■ Assigned task:
Every line below that has the string "yellow" needs to be copied.
** Opening Extracted information block **
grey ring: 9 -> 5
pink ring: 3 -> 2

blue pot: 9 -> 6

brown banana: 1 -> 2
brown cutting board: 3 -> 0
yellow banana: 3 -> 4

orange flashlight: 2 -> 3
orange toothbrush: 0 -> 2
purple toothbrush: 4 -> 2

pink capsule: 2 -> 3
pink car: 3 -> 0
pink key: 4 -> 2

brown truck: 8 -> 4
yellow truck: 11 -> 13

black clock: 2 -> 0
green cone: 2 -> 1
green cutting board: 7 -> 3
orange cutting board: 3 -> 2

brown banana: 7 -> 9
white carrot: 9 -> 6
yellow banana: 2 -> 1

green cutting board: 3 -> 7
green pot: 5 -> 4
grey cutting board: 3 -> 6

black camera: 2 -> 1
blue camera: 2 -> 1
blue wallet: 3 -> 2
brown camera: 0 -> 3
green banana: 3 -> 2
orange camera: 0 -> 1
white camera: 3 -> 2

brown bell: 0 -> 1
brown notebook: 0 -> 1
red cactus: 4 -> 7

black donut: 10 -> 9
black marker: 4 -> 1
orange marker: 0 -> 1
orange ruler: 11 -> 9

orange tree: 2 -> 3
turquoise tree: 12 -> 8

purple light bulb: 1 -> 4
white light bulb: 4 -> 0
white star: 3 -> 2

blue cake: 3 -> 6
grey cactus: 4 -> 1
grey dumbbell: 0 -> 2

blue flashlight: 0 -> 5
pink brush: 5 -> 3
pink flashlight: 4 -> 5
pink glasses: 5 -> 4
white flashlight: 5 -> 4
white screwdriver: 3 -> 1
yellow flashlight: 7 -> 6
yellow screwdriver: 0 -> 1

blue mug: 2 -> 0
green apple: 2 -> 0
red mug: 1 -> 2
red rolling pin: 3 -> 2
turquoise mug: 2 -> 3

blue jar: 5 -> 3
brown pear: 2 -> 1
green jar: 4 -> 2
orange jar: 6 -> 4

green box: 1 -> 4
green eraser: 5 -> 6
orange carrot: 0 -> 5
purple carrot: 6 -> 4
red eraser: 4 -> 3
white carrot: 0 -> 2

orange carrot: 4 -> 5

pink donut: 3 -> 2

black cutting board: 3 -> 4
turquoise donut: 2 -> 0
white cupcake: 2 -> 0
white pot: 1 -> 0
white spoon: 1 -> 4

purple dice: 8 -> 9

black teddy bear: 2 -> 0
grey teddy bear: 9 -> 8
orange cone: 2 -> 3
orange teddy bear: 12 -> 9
** Closing Extracted information block **
■ Task output:
yellow banana: 3 -> 4
yellow truck: 11 -> 13
yellow banana: 2 -> 1
yellow flashlight: 7 -> 6
yellow screwdriver: 0 -> 1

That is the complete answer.